_TASK BRIEF_
Pull every line containing the string "that" out of the data below. Case matters.

_RECORD EXCERPTS_
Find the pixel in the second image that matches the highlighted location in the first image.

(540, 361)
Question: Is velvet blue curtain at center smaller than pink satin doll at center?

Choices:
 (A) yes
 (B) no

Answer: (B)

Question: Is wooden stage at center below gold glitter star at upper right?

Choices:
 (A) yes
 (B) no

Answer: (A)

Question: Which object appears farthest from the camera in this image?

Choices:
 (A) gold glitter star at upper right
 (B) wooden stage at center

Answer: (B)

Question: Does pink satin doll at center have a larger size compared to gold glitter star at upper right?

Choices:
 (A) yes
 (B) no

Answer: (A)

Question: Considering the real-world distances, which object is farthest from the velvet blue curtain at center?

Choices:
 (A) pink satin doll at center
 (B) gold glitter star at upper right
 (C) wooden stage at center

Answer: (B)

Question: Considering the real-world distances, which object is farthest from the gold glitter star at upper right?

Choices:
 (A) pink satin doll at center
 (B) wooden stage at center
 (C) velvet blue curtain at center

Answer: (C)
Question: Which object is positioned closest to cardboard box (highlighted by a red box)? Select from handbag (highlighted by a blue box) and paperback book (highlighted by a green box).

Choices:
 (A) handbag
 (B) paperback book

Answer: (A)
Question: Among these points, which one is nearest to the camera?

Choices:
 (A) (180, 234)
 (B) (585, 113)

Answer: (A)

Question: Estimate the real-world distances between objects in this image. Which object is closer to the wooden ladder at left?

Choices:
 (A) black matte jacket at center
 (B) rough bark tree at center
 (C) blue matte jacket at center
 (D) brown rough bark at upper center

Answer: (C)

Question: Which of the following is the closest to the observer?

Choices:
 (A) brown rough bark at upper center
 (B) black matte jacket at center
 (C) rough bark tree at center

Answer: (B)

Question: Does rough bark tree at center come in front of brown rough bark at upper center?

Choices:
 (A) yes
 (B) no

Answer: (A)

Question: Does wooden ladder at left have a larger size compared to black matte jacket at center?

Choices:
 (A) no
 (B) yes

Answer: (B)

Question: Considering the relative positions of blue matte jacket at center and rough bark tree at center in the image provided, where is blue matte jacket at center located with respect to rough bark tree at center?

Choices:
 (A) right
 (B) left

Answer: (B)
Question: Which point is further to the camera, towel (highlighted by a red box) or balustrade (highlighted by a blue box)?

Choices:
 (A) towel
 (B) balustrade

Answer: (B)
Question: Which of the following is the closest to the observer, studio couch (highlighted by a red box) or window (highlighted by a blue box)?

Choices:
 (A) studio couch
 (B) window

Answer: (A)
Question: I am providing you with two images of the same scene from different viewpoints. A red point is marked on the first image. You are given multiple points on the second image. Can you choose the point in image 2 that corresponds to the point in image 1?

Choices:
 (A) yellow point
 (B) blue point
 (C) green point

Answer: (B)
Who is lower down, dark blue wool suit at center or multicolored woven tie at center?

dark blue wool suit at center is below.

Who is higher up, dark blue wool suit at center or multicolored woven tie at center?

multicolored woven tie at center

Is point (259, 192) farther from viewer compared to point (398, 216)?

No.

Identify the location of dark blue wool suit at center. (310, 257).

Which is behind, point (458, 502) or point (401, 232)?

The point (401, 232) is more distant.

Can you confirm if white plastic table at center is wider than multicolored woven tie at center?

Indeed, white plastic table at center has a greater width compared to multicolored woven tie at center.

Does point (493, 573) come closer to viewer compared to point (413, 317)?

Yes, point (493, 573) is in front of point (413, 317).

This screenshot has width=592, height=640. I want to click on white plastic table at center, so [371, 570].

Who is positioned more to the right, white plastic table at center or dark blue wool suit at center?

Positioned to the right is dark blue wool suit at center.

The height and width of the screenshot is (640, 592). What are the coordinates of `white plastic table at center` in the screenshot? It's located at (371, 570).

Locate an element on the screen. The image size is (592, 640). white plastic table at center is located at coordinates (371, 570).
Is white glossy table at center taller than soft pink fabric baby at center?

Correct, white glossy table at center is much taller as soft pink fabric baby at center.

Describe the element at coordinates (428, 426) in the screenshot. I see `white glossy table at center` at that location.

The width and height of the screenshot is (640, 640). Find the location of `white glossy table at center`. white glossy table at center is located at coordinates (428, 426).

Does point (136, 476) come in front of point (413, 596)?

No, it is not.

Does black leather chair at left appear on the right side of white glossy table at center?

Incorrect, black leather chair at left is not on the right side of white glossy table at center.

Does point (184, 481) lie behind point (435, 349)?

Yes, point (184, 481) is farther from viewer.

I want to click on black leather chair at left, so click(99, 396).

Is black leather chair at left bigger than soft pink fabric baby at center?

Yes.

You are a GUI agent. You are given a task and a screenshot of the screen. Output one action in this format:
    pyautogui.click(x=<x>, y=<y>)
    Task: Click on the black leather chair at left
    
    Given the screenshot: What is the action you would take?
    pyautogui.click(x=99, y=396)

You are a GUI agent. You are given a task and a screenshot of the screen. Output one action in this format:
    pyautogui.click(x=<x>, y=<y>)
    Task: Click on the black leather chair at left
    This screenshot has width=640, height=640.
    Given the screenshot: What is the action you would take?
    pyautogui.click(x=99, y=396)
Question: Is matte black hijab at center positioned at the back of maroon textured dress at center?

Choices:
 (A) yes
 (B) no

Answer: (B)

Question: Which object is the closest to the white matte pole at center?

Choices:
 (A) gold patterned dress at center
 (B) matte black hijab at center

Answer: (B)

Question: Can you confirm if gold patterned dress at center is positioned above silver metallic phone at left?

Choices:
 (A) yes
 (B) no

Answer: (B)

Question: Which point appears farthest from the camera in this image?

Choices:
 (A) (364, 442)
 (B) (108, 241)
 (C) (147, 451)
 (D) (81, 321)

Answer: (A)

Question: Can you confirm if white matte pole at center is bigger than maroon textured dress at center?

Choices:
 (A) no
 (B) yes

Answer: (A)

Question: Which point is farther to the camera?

_FULL SOLUTION_
Find the pixel in the second image that matches the highlighted location in the first image.
Question: I am providing you with two images of the same scene from different viewpoints. A red point is marked on the first image. You are given multiple points on the second image. Can you choose the point in image 2 that corresponds to the point in image 1?
Describe the element at coordinates (428, 426) in the screenshot. I see `white glossy table at center` at that location.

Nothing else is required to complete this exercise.